** Provided entries follows **
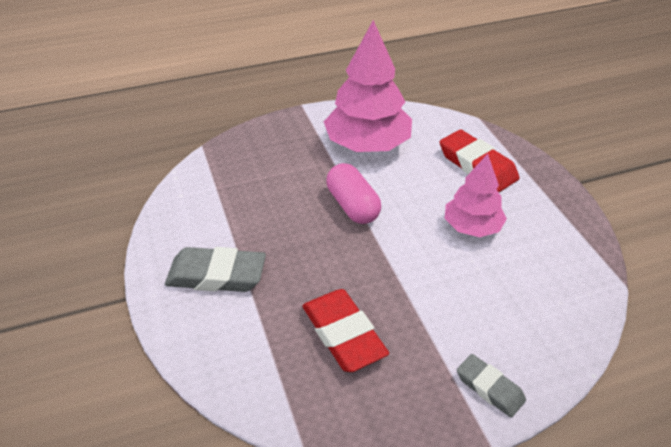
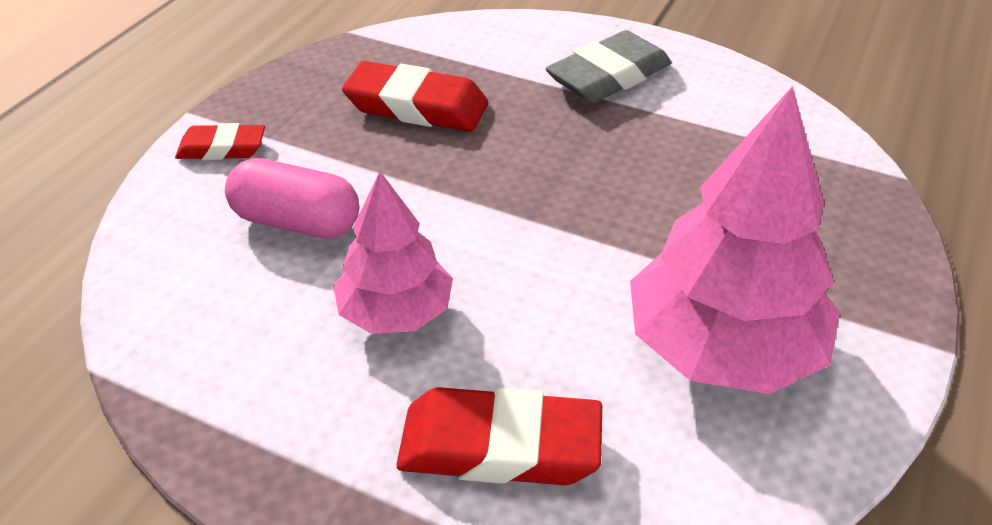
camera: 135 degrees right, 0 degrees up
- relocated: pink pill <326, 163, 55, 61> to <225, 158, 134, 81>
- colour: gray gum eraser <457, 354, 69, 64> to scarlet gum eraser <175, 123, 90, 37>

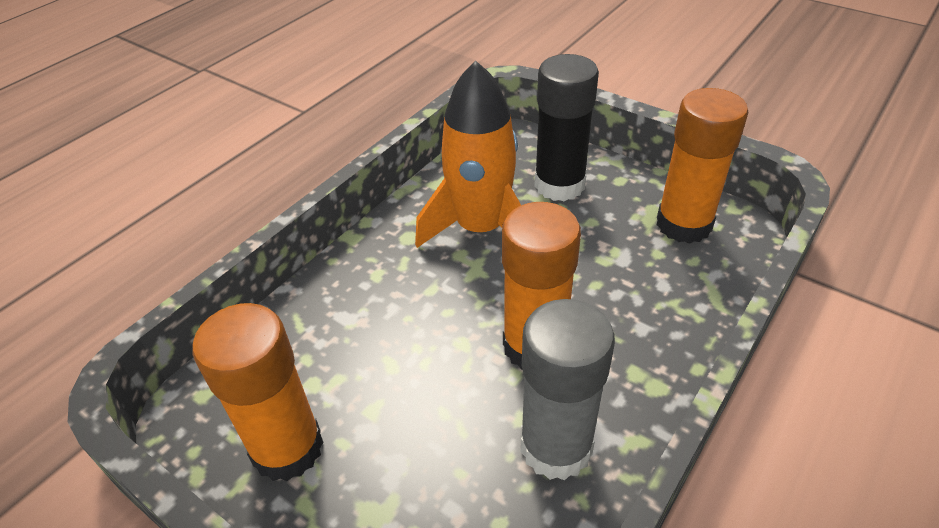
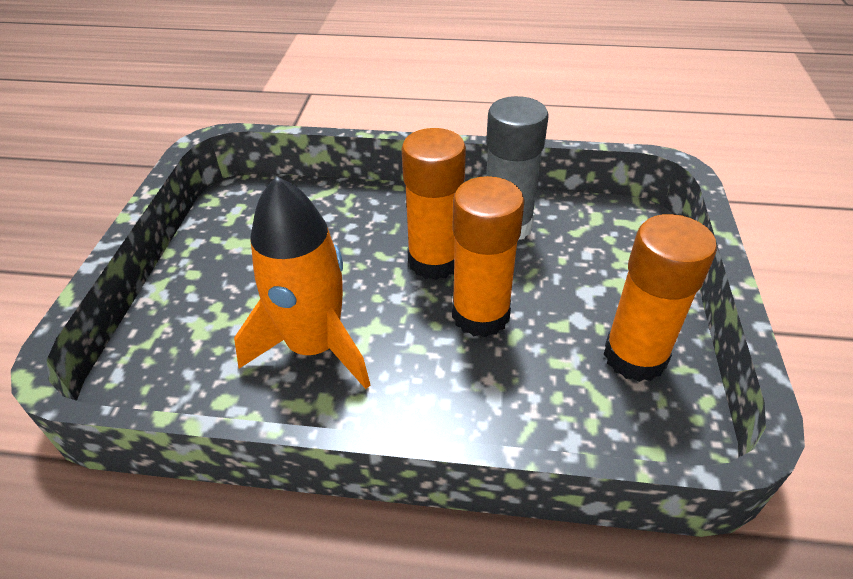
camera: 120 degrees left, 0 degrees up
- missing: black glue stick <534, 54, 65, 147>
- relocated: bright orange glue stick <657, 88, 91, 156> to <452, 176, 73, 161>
** End of Provided entries **
→ **Exercise**
Give the records again exactly as they stand, so that only the pictures are missing.

→ **Exercise answer**
camera: 135 degrees right, 0 degrees up
- relocated: pink pill <326, 163, 55, 61> to <225, 158, 134, 81>
- colour: gray gum eraser <457, 354, 69, 64> to scarlet gum eraser <175, 123, 90, 37>

camera: 120 degrees left, 0 degrees up
- missing: black glue stick <534, 54, 65, 147>
- relocated: bright orange glue stick <657, 88, 91, 156> to <452, 176, 73, 161>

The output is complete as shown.